## Instructions to follow
Since only part of the material below is wanted, output exactly the lines from the one with "L201: none -> 15uH (+9V, SIG10)" up to and including the one with "SW201: switch (+9V, SIG1)".

## Input records
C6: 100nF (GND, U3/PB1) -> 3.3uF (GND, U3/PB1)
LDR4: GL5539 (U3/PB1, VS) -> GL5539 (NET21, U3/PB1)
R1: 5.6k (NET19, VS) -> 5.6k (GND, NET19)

...

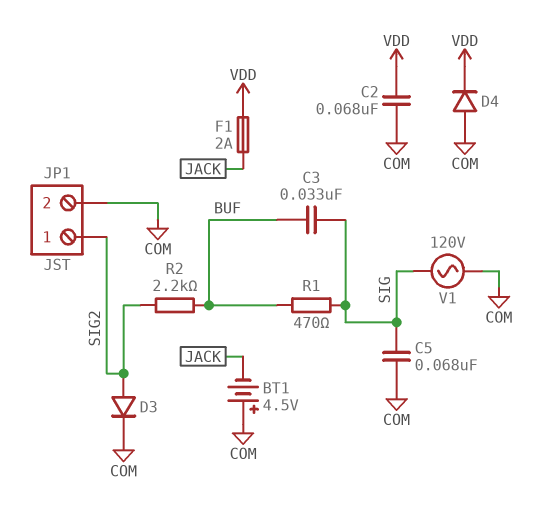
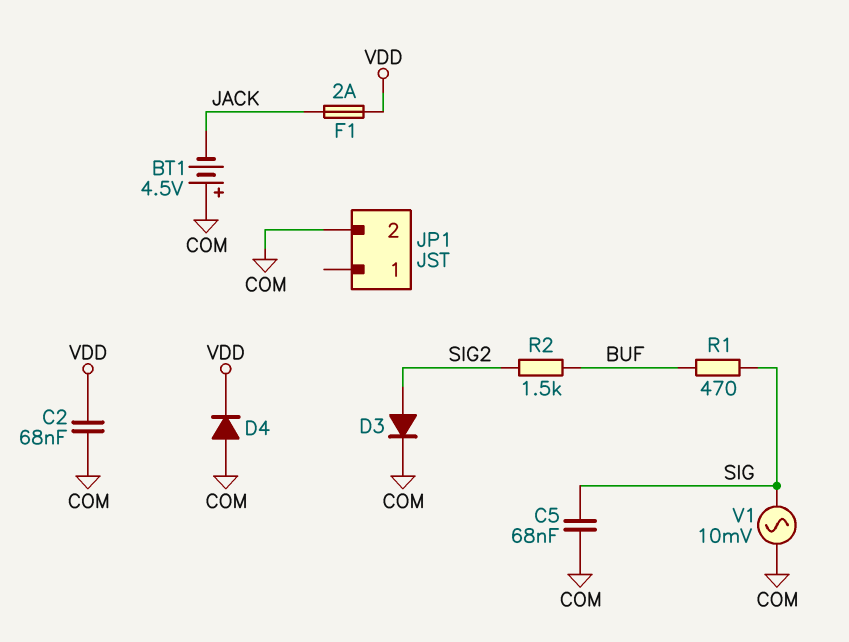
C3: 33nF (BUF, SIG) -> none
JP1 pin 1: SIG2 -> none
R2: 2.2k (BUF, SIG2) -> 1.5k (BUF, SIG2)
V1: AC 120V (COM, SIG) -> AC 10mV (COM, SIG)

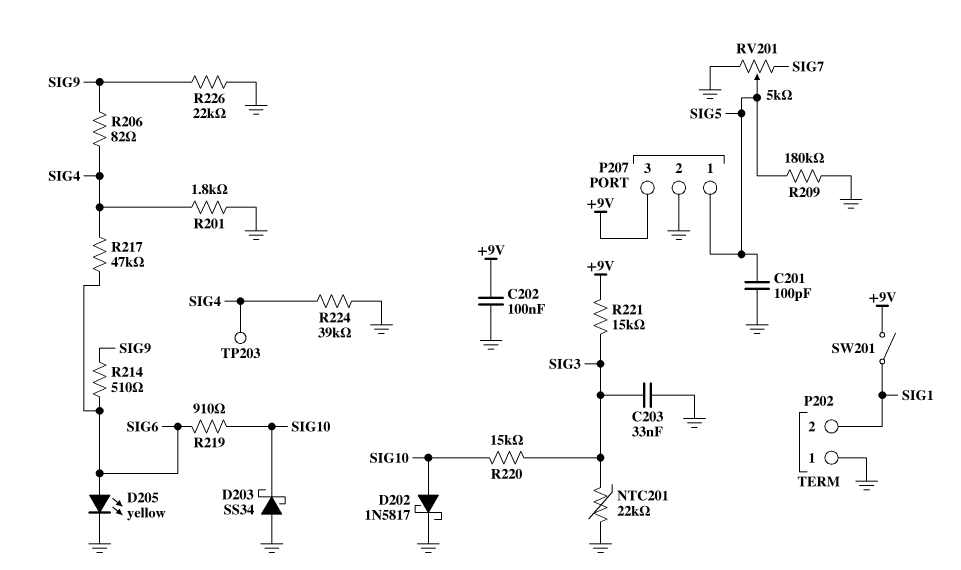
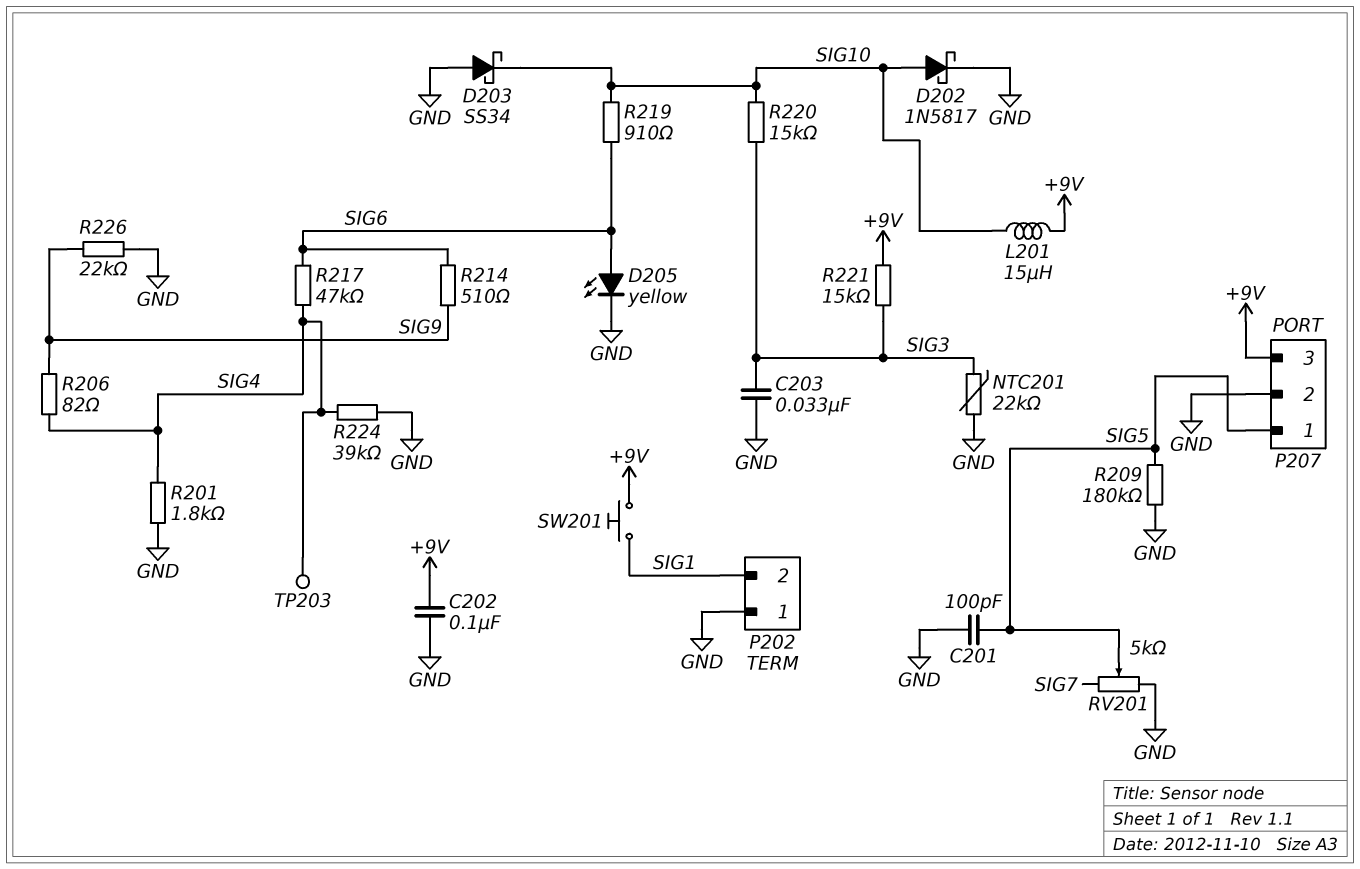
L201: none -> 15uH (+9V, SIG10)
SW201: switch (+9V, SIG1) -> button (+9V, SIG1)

...

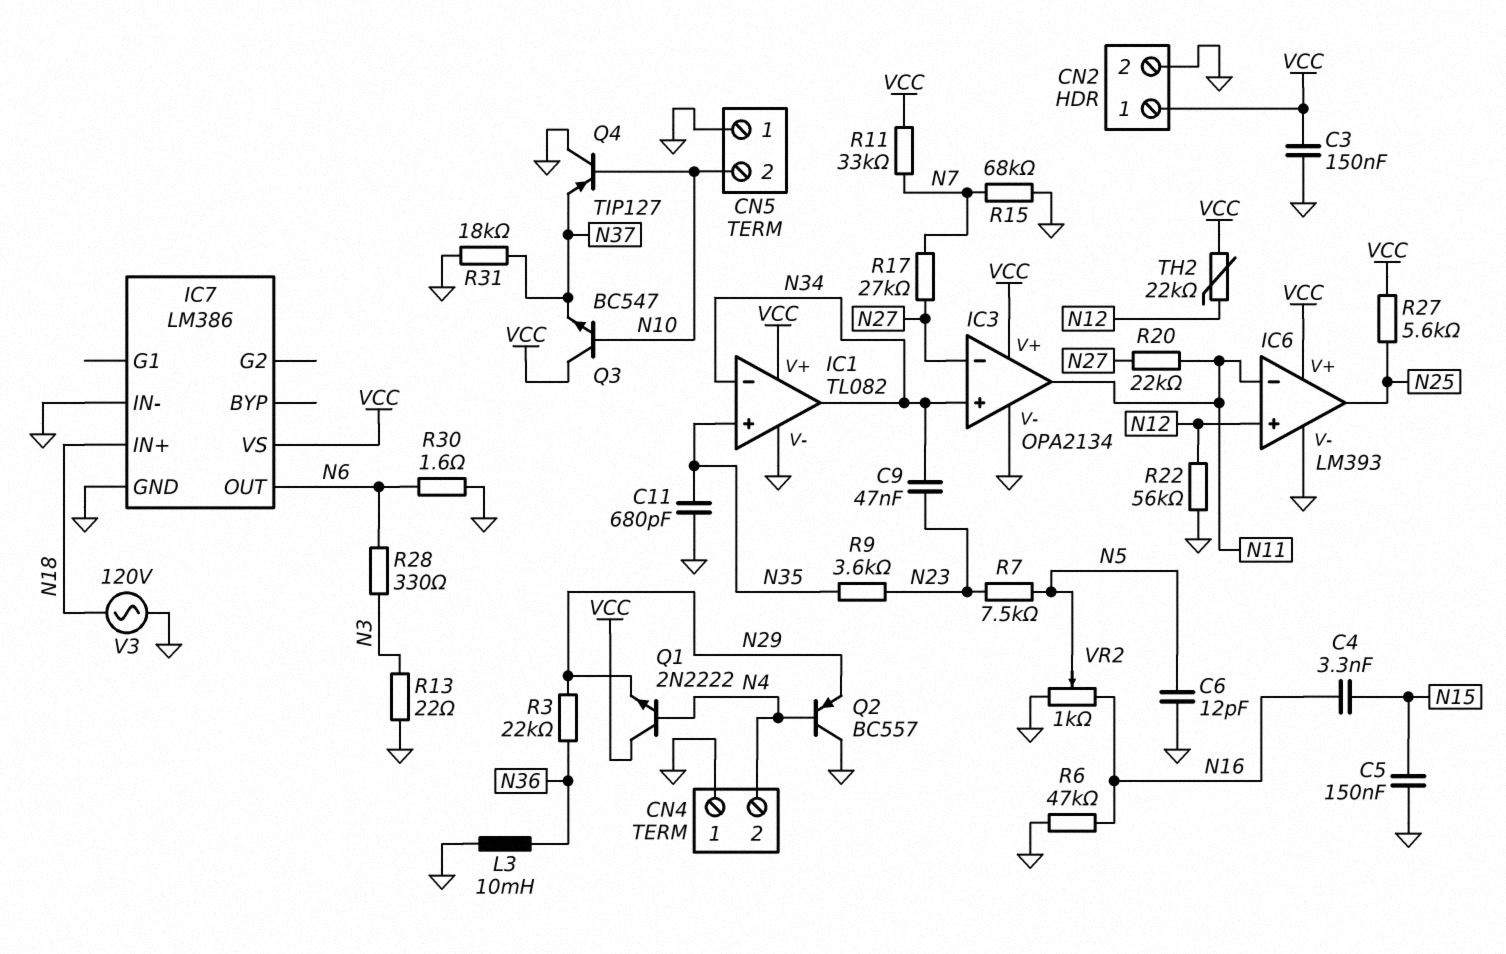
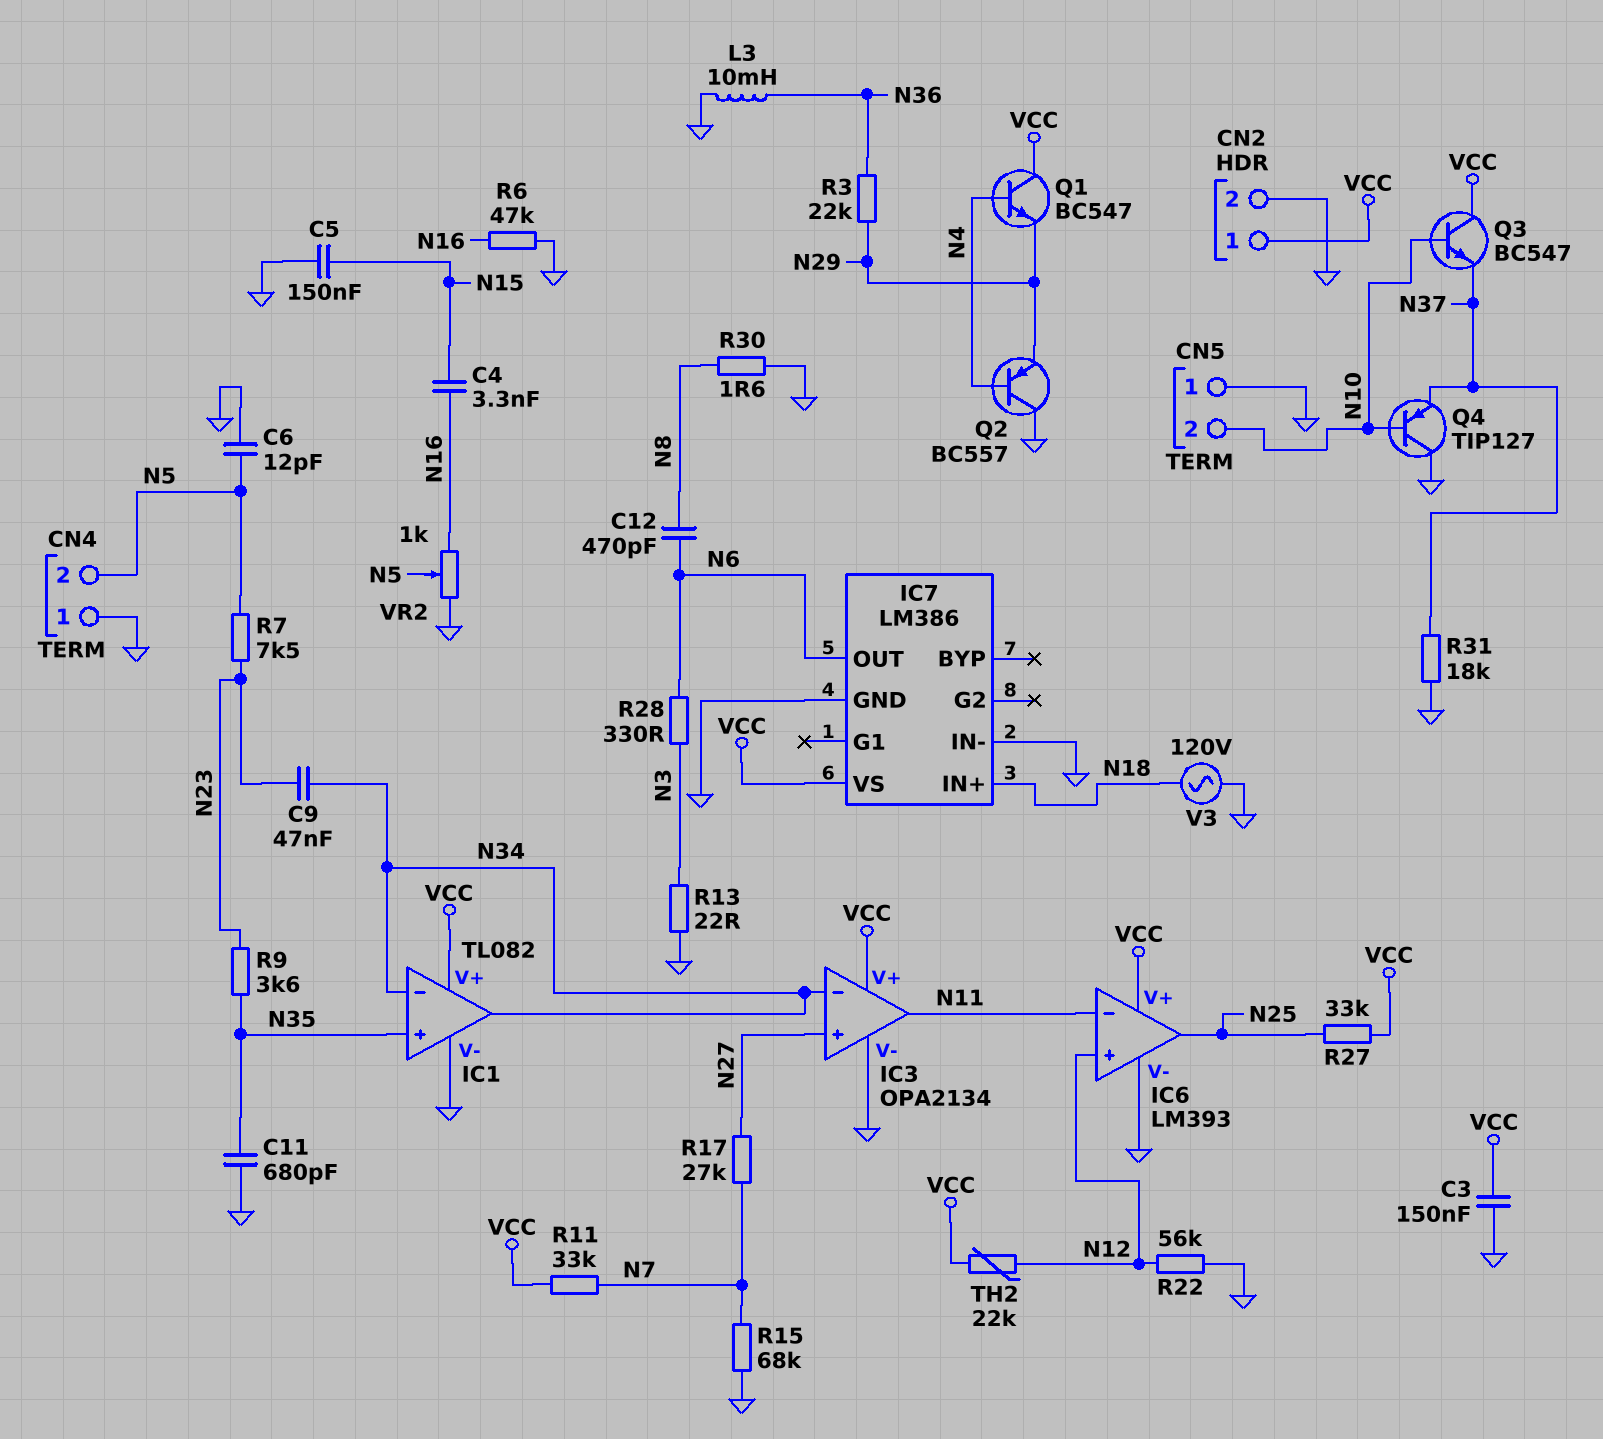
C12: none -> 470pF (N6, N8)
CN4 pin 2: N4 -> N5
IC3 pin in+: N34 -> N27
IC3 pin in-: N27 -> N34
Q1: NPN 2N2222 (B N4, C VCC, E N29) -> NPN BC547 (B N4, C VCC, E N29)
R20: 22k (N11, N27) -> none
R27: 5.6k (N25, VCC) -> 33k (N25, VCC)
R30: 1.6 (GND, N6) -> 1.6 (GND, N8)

## Solution to this task
L201: none -> 15uH (+9V, SIG10)
SW201: switch (+9V, SIG1) -> button (+9V, SIG1)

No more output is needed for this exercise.